Directions:
It is required that all of the data be written out exactly.

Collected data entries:

==========

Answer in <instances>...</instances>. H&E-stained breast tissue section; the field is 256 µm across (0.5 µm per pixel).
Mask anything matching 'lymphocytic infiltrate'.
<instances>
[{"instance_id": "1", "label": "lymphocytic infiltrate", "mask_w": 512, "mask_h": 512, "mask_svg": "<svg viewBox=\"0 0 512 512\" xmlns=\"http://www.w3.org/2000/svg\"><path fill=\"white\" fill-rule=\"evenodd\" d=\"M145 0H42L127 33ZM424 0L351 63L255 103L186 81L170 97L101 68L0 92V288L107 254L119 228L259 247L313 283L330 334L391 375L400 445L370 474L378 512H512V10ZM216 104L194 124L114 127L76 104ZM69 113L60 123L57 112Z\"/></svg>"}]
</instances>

==========

Reply to the exercise:
Answer in <instances>...</instances>. H&E-stained breast tissue section; the field is 256 µm across (0.5 µm per pixel).
Mask anything matching 'lymphocytic infiltrate'.
<instances>
[{"instance_id": "1", "label": "lymphocytic infiltrate", "mask_w": 512, "mask_h": 512, "mask_svg": "<svg viewBox=\"0 0 512 512\" xmlns=\"http://www.w3.org/2000/svg\"><path fill=\"white\" fill-rule=\"evenodd\" d=\"M145 0H42L127 33ZM424 0L351 63L255 103L186 81L170 97L101 68L0 92V288L107 254L119 228L259 247L313 283L330 334L391 375L400 445L370 474L378 512H512V10ZM216 104L194 124L114 127L76 104ZM69 113L60 123L57 112Z\"/></svg>"}]
</instances>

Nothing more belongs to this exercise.